> _WHAT IS REQUIRED_
From the line containing "[615,201,758,279]" to the last line of the listing, both included, copy every line exactly and drop the pictures.

> _EXERCISE DATA_
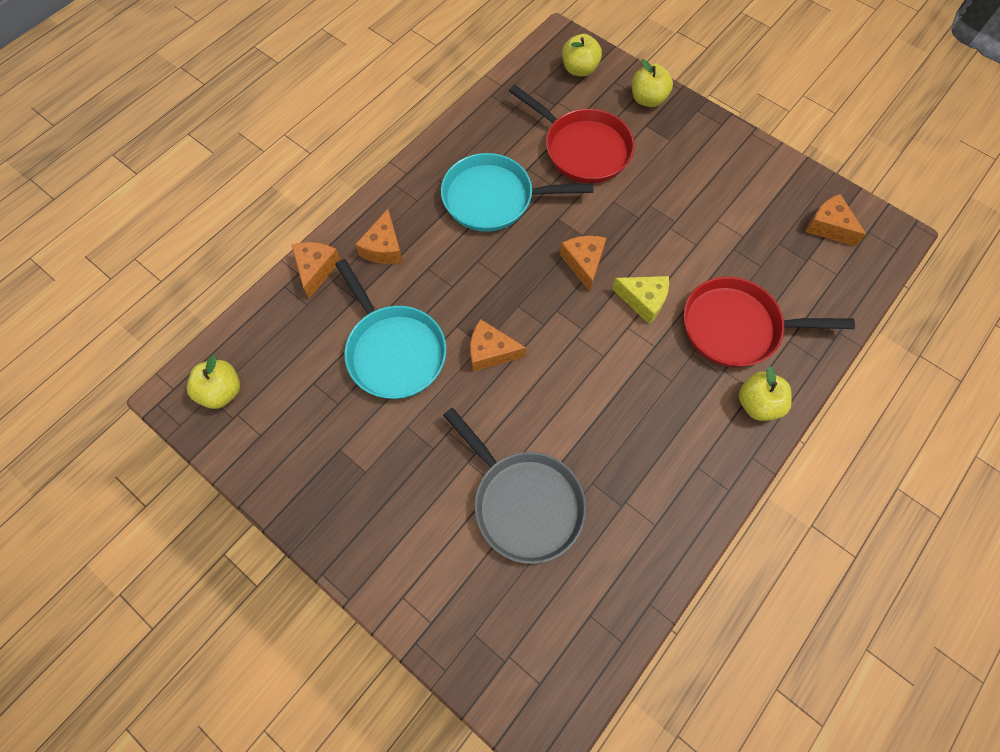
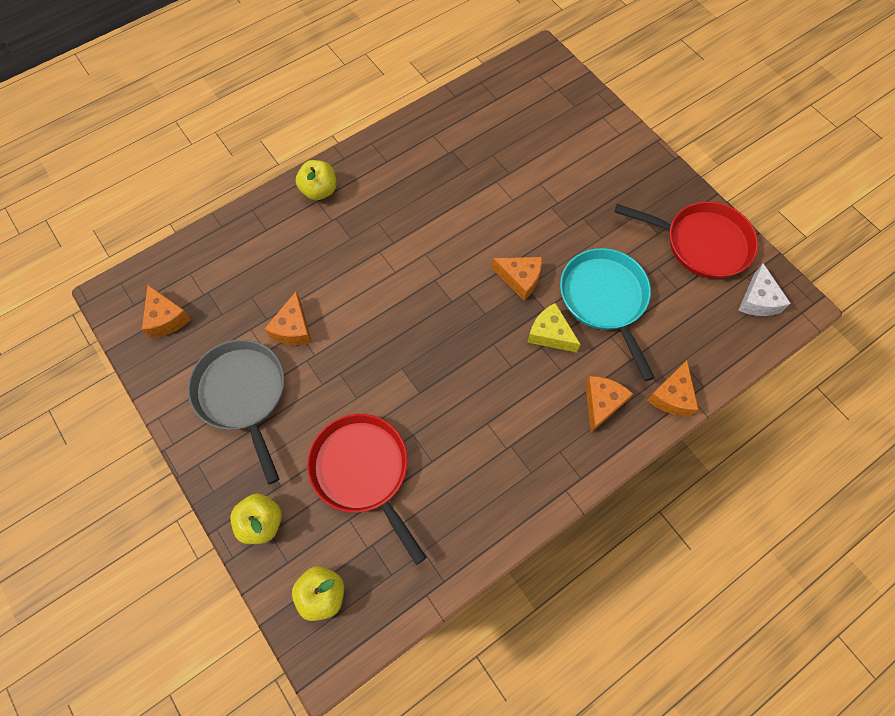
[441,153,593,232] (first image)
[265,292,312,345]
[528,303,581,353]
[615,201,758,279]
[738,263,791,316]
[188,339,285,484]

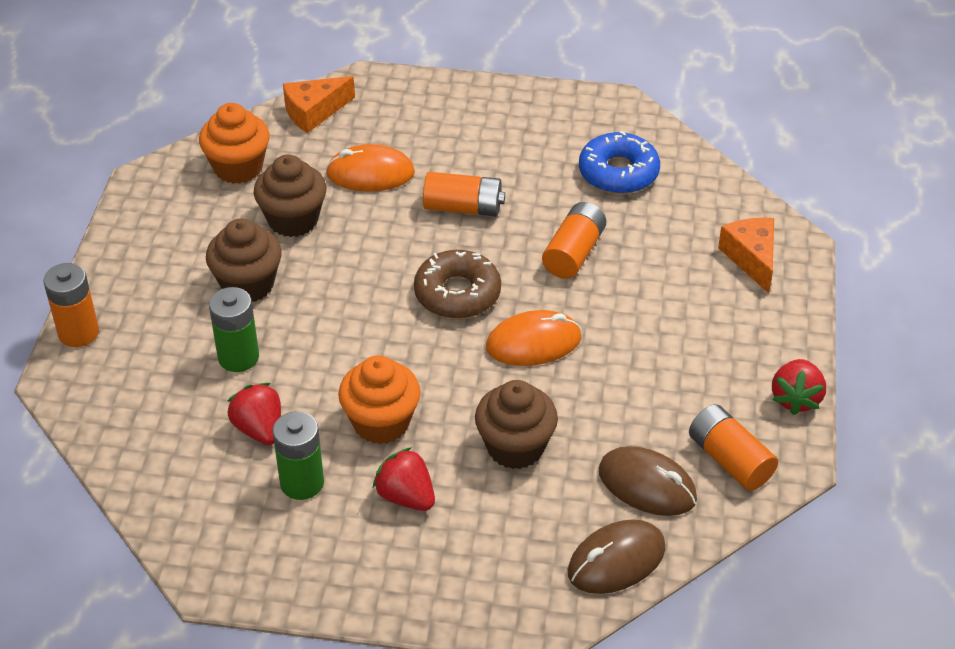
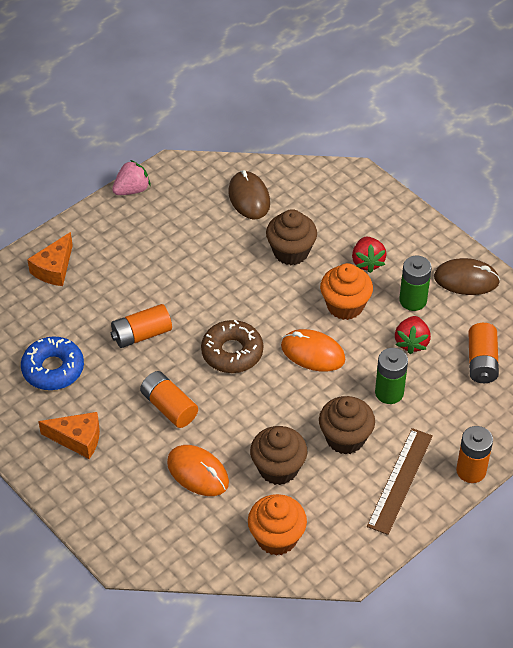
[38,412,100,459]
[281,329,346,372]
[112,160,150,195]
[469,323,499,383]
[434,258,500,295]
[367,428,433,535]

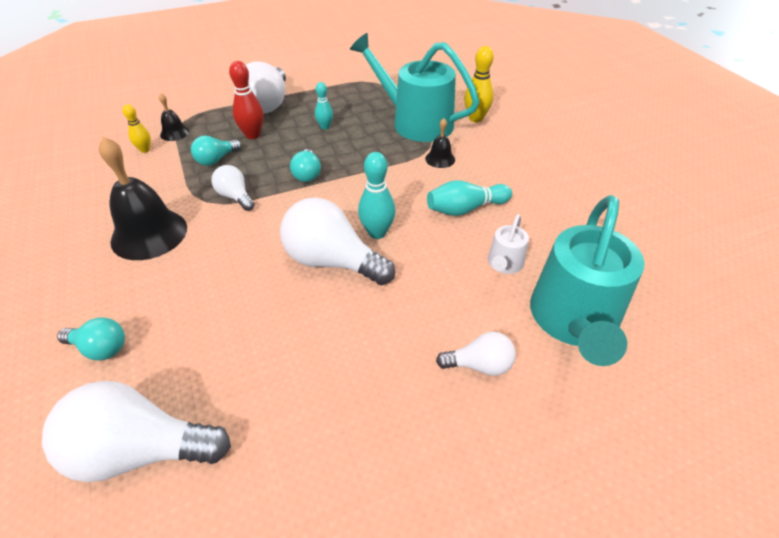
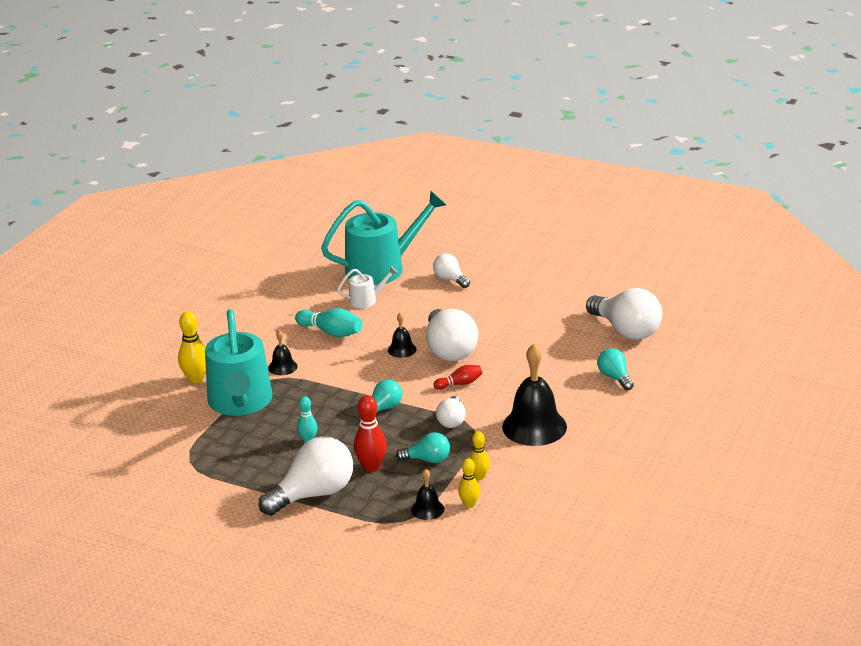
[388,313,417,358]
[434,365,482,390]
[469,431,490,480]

> _WRITTEN RESPONSE_
[615,201,758,279]
[738,263,791,316]
[188,339,285,484]

[38,412,100,459]
[281,329,346,372]
[112,160,150,195]
[469,323,499,383]
[434,258,500,295]
[367,428,433,535]

[388,313,417,358]
[434,365,482,390]
[469,431,490,480]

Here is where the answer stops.